WORK ITEM: Given the listing below, write out exactly the lines starting with the line that has "ENC pin SW: D1 -> D4" and going on through the line that has "RTC3 pin SCL: D6 -> A0", both kept.

THE RECORDS:
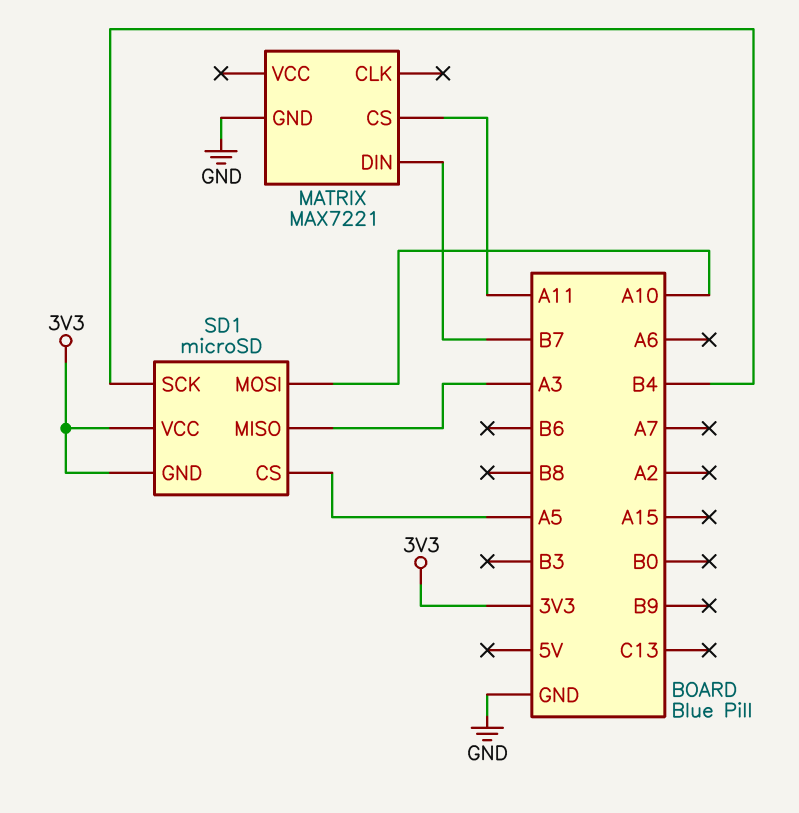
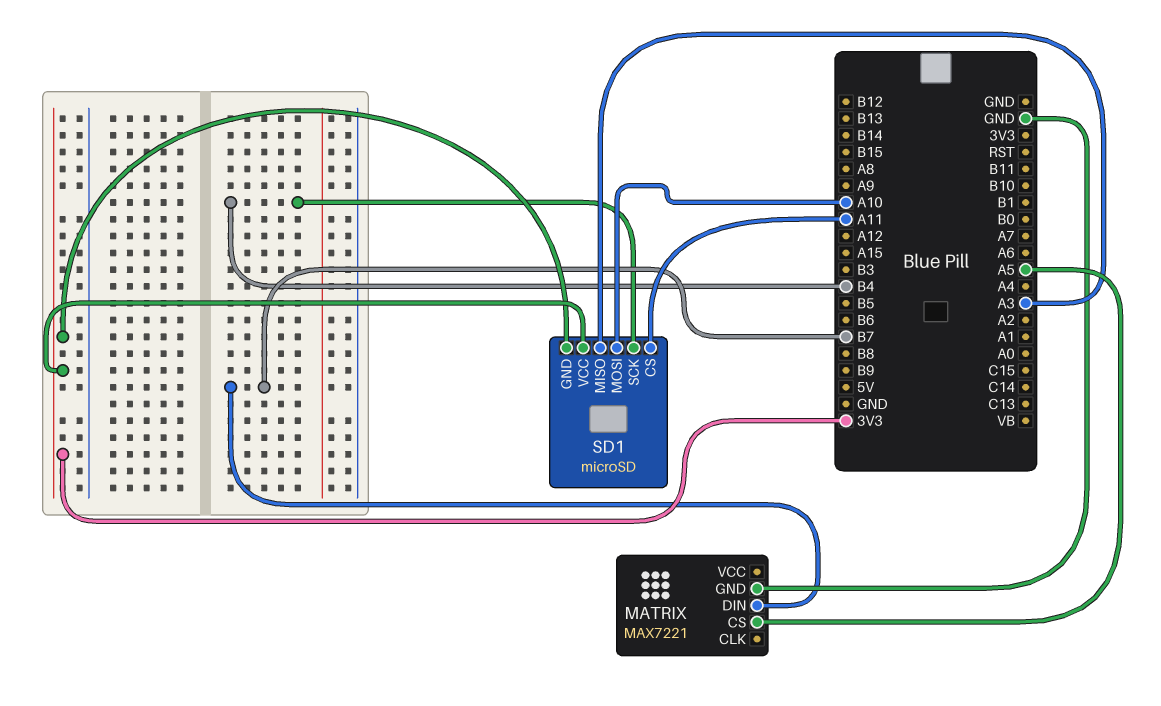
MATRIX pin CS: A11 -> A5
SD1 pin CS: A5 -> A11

--

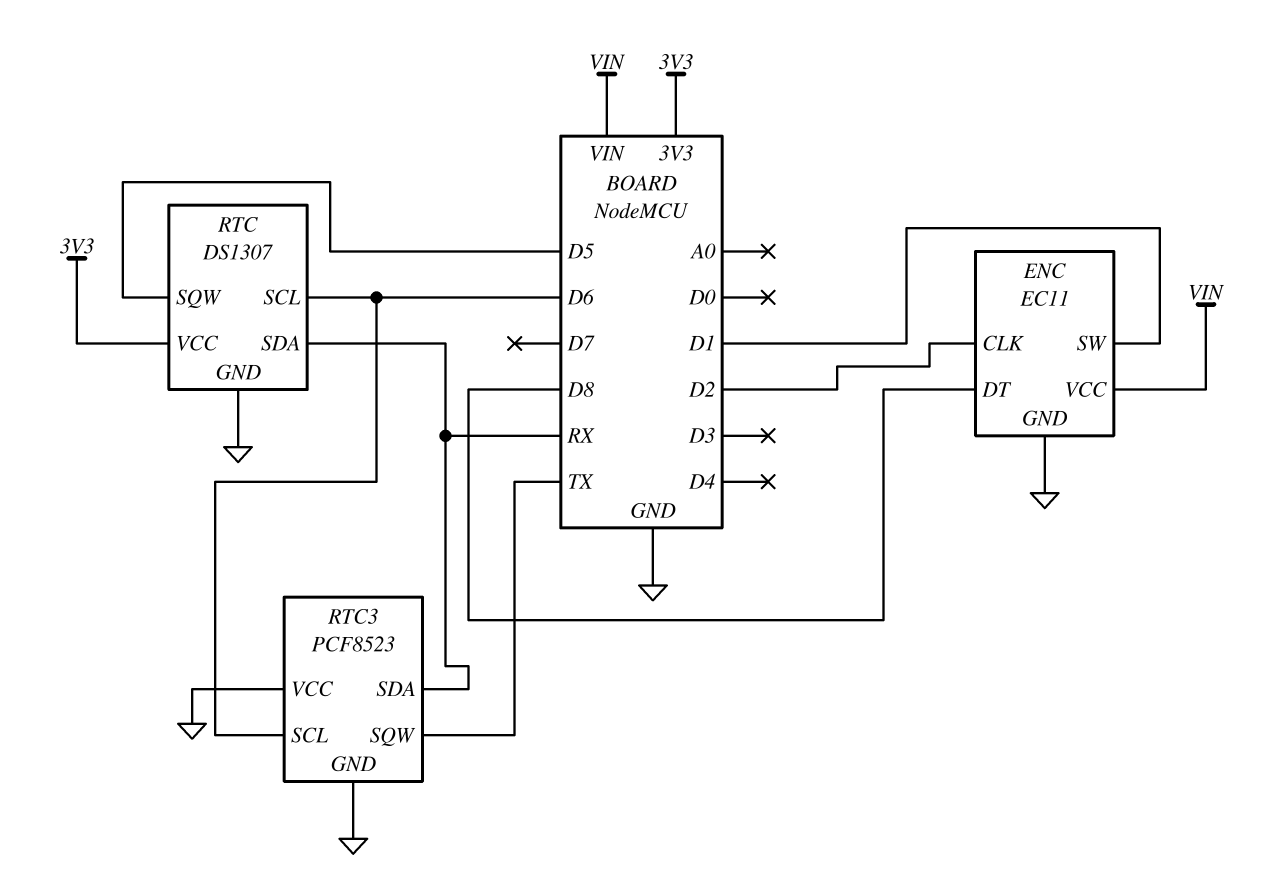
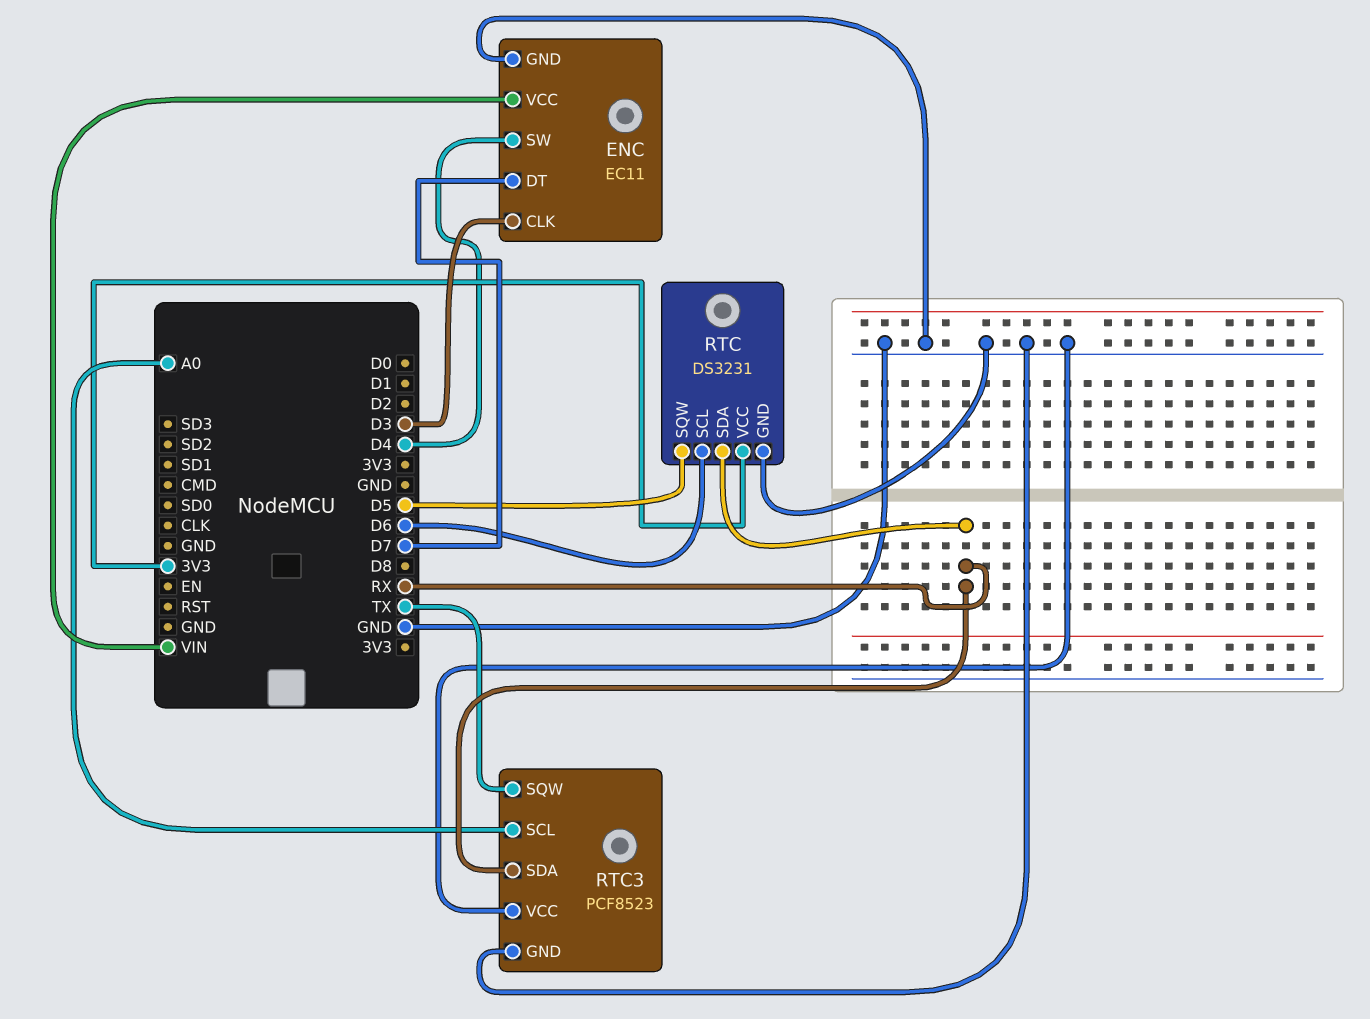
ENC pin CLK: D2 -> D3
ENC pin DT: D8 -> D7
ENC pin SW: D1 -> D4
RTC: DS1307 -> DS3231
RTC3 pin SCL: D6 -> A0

--

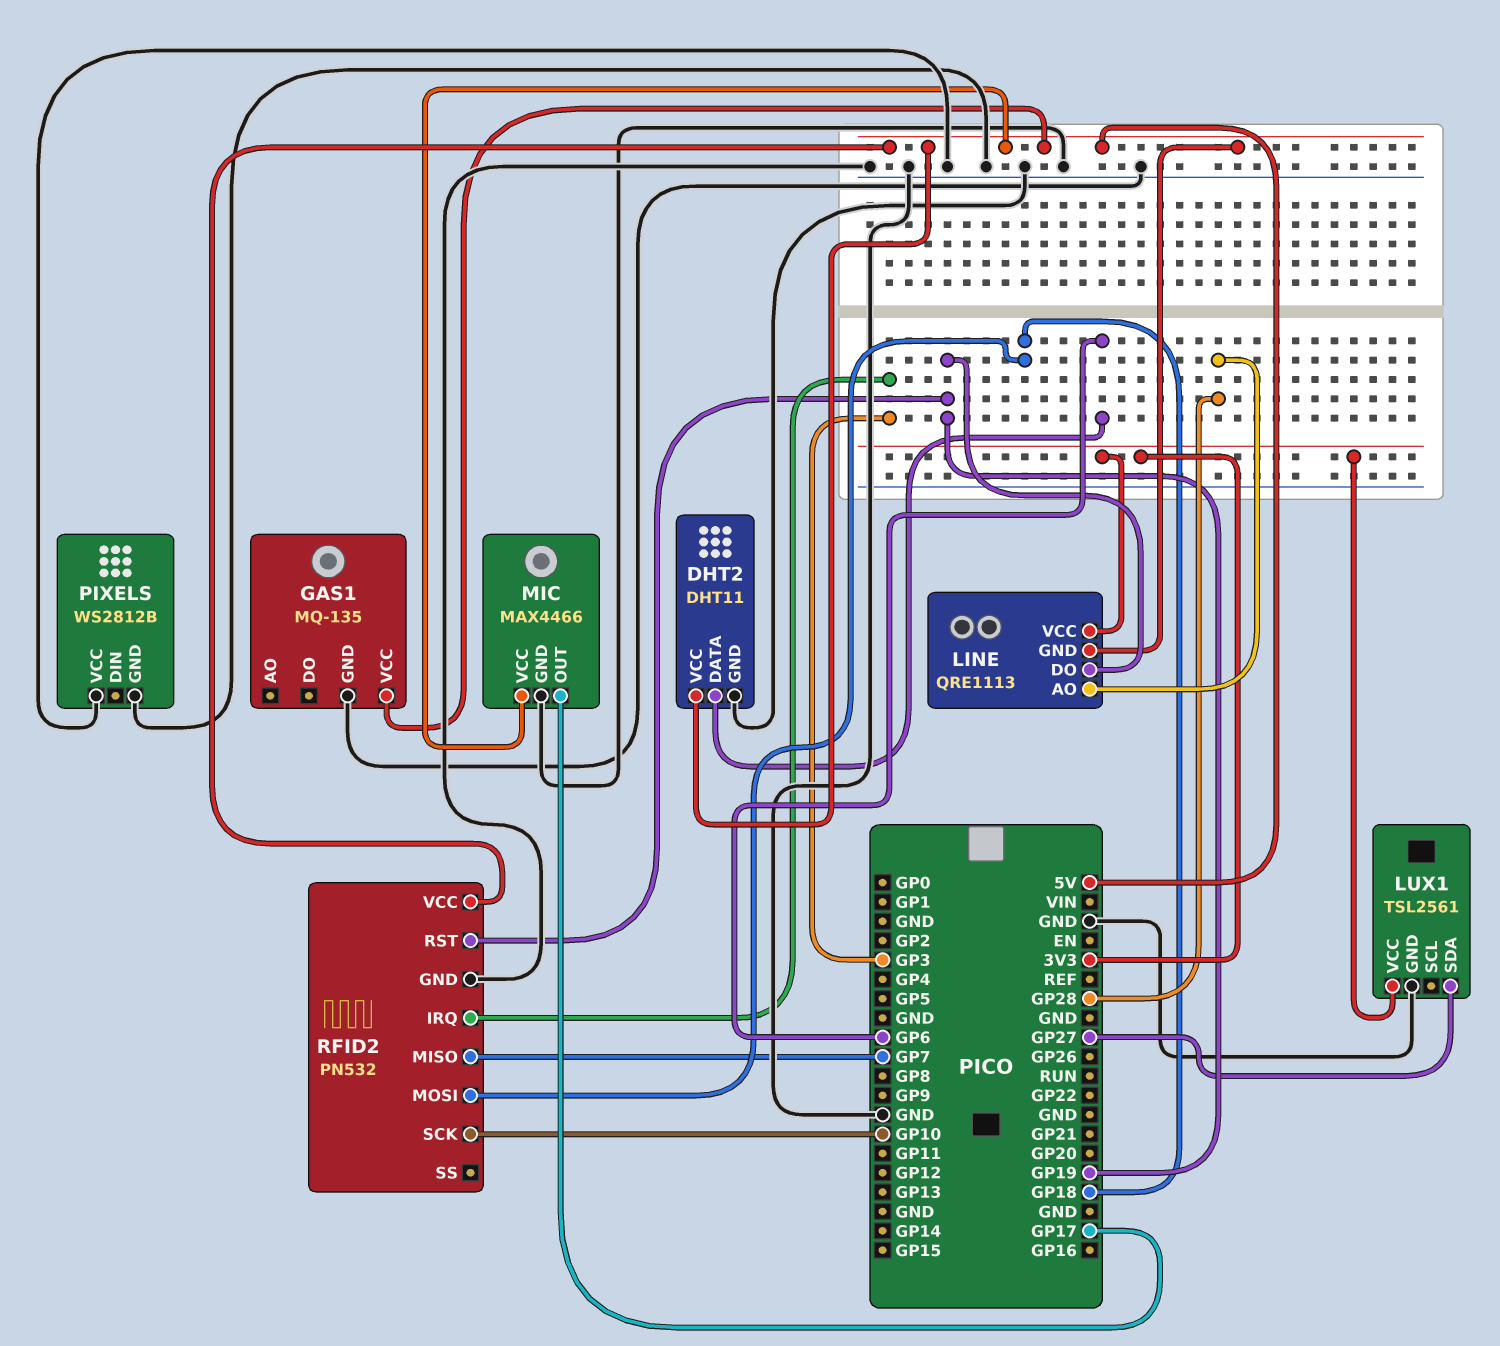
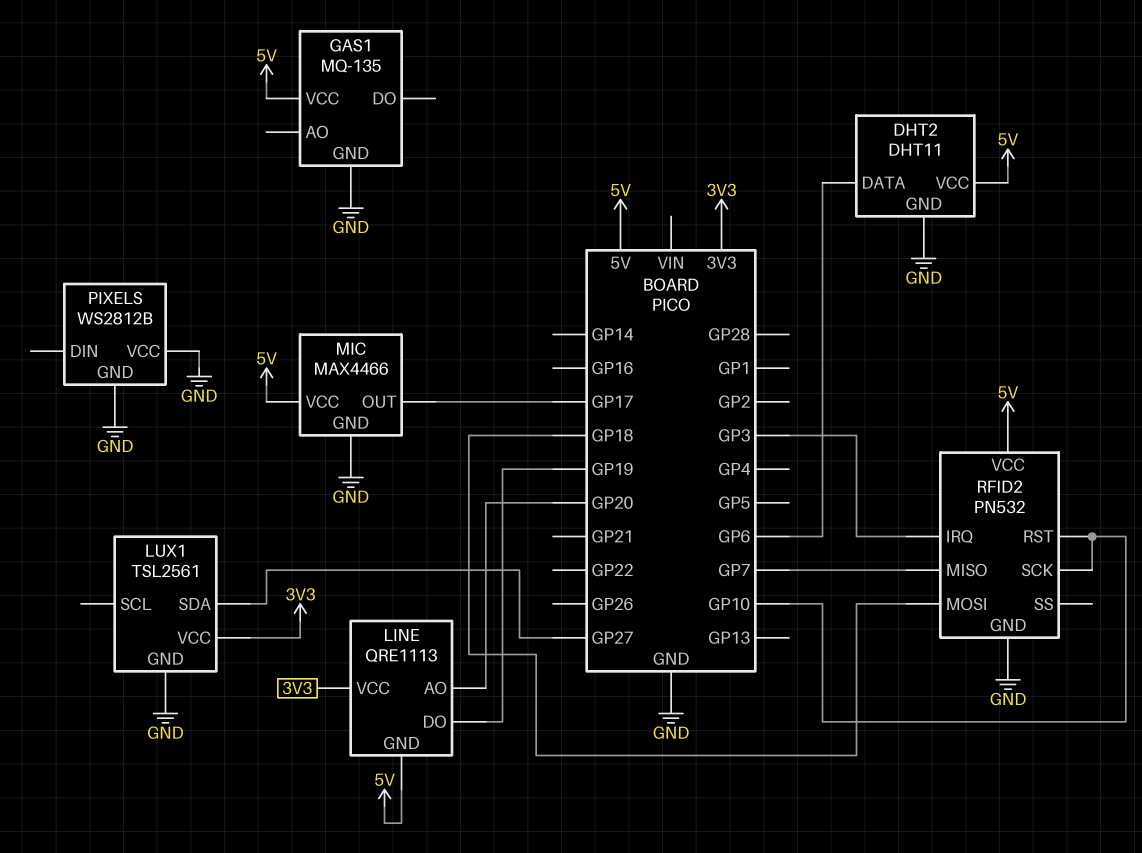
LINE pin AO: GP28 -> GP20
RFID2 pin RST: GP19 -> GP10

COMPLETED TASK:
ENC pin SW: D1 -> D4
RTC: DS1307 -> DS3231
RTC3 pin SCL: D6 -> A0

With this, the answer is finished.